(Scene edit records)
══════

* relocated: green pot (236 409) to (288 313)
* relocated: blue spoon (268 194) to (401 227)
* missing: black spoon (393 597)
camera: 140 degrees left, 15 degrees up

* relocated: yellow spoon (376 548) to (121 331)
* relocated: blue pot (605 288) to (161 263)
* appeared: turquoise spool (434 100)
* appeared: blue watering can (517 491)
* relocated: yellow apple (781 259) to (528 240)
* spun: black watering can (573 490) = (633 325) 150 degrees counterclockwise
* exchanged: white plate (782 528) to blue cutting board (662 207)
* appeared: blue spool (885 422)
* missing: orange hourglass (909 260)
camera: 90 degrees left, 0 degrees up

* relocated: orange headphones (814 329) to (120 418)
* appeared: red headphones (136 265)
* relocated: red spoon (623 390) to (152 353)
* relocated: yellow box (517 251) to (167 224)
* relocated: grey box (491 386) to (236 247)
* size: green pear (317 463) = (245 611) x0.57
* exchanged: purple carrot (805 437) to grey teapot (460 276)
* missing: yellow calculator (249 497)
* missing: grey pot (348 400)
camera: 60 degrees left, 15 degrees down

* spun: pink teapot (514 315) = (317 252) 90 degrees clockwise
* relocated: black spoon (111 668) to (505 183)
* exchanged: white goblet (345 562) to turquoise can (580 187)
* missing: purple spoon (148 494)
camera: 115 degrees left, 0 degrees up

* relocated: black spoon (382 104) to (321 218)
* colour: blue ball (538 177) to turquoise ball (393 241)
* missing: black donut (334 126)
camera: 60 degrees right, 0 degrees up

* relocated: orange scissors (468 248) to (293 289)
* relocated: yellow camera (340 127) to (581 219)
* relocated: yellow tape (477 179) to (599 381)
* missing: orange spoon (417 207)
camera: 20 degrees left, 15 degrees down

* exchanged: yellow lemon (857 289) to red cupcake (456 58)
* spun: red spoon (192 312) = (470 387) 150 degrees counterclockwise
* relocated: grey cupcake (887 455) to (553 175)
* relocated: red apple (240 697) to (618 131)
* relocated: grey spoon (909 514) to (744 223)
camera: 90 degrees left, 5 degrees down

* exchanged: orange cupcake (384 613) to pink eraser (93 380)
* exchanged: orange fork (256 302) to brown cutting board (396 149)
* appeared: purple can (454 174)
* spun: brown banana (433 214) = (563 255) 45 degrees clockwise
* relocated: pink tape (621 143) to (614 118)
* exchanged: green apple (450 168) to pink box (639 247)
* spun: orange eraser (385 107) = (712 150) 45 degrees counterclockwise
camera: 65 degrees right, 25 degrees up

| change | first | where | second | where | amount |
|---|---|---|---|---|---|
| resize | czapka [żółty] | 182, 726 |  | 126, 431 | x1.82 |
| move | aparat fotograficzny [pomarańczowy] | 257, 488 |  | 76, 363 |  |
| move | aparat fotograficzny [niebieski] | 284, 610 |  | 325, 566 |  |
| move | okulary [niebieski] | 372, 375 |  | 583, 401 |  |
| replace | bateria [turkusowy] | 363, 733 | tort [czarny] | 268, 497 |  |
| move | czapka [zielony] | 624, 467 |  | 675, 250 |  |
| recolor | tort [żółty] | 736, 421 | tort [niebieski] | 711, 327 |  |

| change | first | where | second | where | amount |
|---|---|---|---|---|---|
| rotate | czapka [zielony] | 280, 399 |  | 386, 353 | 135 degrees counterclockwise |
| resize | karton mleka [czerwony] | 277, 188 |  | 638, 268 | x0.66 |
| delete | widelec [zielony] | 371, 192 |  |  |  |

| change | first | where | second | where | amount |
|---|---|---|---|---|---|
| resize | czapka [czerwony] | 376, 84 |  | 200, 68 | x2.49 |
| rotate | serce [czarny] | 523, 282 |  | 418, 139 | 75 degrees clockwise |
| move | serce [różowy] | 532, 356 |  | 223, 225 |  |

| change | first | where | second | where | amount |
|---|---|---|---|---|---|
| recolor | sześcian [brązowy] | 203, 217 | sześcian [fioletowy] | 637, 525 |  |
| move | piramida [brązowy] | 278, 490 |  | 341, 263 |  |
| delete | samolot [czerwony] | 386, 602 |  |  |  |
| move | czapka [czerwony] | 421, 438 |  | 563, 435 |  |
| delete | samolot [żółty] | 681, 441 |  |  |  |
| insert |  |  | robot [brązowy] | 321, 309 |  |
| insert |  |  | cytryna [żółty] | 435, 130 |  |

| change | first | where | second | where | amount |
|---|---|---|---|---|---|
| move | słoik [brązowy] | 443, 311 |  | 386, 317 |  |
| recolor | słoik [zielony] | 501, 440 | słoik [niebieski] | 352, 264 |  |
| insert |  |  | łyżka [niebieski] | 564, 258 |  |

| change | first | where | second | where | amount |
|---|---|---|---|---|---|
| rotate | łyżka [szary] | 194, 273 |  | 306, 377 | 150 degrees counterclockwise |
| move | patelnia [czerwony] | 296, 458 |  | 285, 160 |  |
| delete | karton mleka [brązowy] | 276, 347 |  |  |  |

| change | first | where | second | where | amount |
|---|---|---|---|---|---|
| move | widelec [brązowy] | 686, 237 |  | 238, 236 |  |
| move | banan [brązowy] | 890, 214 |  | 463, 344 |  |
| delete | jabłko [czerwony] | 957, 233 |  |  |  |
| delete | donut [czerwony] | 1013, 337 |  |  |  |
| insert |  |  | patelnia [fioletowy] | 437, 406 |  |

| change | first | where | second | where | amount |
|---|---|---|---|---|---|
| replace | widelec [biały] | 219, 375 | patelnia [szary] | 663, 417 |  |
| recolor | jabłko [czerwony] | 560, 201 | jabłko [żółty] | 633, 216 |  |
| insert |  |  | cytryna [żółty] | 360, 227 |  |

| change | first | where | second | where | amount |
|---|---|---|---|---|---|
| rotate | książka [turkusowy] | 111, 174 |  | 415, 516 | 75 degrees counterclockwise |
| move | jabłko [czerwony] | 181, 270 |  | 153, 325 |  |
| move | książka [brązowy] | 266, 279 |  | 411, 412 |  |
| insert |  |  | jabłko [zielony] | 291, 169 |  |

══════

● **Exercise directions**:
Please reproduce the lines from the line with "move | okulary" to the line with "move | czapka [zielony]", both ends included, exactly as they appear above.

● **Solution for this task**:
| move | okulary [niebieski] | 372, 375 |  | 583, 401 |  |
| replace | bateria [turkusowy] | 363, 733 | tort [czarny] | 268, 497 |  |
| move | czapka [zielony] | 624, 467 |  | 675, 250 |  |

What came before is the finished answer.